Top of Input records

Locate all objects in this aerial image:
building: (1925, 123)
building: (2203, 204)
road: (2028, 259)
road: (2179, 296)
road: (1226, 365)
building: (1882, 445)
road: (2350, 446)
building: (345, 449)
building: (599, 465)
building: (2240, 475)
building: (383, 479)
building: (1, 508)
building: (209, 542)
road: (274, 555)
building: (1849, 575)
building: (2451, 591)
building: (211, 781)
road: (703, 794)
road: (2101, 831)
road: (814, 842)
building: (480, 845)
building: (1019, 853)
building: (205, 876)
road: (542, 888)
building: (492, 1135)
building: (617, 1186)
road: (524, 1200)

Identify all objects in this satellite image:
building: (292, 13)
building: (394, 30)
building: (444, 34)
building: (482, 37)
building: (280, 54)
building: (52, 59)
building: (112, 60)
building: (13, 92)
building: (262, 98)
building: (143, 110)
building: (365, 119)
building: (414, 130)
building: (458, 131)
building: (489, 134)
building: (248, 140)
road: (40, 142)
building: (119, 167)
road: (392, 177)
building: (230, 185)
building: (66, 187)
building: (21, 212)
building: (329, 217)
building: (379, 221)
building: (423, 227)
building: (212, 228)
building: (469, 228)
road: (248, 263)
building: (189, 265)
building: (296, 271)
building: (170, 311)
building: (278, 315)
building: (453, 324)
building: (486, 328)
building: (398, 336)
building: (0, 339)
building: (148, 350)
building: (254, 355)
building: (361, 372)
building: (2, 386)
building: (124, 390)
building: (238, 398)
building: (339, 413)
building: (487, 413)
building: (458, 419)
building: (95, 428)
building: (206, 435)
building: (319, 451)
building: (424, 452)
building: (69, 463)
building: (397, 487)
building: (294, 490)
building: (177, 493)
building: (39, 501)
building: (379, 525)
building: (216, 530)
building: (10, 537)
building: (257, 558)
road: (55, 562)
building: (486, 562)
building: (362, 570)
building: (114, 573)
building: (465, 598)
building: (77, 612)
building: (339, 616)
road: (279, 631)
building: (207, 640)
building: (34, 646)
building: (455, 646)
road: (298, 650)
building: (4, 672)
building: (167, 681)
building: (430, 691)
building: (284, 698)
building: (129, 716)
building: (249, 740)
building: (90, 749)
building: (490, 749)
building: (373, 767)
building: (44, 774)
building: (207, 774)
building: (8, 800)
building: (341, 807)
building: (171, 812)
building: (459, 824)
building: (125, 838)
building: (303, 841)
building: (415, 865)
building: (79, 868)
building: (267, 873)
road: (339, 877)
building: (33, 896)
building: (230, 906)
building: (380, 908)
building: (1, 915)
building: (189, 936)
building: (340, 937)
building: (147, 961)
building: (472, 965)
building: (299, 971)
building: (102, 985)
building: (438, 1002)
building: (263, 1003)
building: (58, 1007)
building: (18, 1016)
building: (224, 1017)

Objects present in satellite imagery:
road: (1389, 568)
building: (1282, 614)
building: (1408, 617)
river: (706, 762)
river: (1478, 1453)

Bottom of Input records

> [How to complete this task]: Every entry must be output again, exactly as written above.

> [Exercise result]:
Locate all objects in this aerial image:
building: (1925, 123)
building: (2203, 204)
road: (2028, 259)
road: (2179, 296)
road: (1226, 365)
building: (1882, 445)
road: (2350, 446)
building: (345, 449)
building: (599, 465)
building: (2240, 475)
building: (383, 479)
building: (1, 508)
building: (209, 542)
road: (274, 555)
building: (1849, 575)
building: (2451, 591)
building: (211, 781)
road: (703, 794)
road: (2101, 831)
road: (814, 842)
building: (480, 845)
building: (1019, 853)
building: (205, 876)
road: (542, 888)
building: (492, 1135)
building: (617, 1186)
road: (524, 1200)

Identify all objects in this satellite image:
building: (292, 13)
building: (394, 30)
building: (444, 34)
building: (482, 37)
building: (280, 54)
building: (52, 59)
building: (112, 60)
building: (13, 92)
building: (262, 98)
building: (143, 110)
building: (365, 119)
building: (414, 130)
building: (458, 131)
building: (489, 134)
building: (248, 140)
road: (40, 142)
building: (119, 167)
road: (392, 177)
building: (230, 185)
building: (66, 187)
building: (21, 212)
building: (329, 217)
building: (379, 221)
building: (423, 227)
building: (212, 228)
building: (469, 228)
road: (248, 263)
building: (189, 265)
building: (296, 271)
building: (170, 311)
building: (278, 315)
building: (453, 324)
building: (486, 328)
building: (398, 336)
building: (0, 339)
building: (148, 350)
building: (254, 355)
building: (361, 372)
building: (2, 386)
building: (124, 390)
building: (238, 398)
building: (339, 413)
building: (487, 413)
building: (458, 419)
building: (95, 428)
building: (206, 435)
building: (319, 451)
building: (424, 452)
building: (69, 463)
building: (397, 487)
building: (294, 490)
building: (177, 493)
building: (39, 501)
building: (379, 525)
building: (216, 530)
building: (10, 537)
building: (257, 558)
road: (55, 562)
building: (486, 562)
building: (362, 570)
building: (114, 573)
building: (465, 598)
building: (77, 612)
building: (339, 616)
road: (279, 631)
building: (207, 640)
building: (34, 646)
building: (455, 646)
road: (298, 650)
building: (4, 672)
building: (167, 681)
building: (430, 691)
building: (284, 698)
building: (129, 716)
building: (249, 740)
building: (90, 749)
building: (490, 749)
building: (373, 767)
building: (44, 774)
building: (207, 774)
building: (8, 800)
building: (341, 807)
building: (171, 812)
building: (459, 824)
building: (125, 838)
building: (303, 841)
building: (415, 865)
building: (79, 868)
building: (267, 873)
road: (339, 877)
building: (33, 896)
building: (230, 906)
building: (380, 908)
building: (1, 915)
building: (189, 936)
building: (340, 937)
building: (147, 961)
building: (472, 965)
building: (299, 971)
building: (102, 985)
building: (438, 1002)
building: (263, 1003)
building: (58, 1007)
building: (18, 1016)
building: (224, 1017)

Objects present in satellite imagery:
road: (1389, 568)
building: (1282, 614)
building: (1408, 617)
river: (706, 762)
river: (1478, 1453)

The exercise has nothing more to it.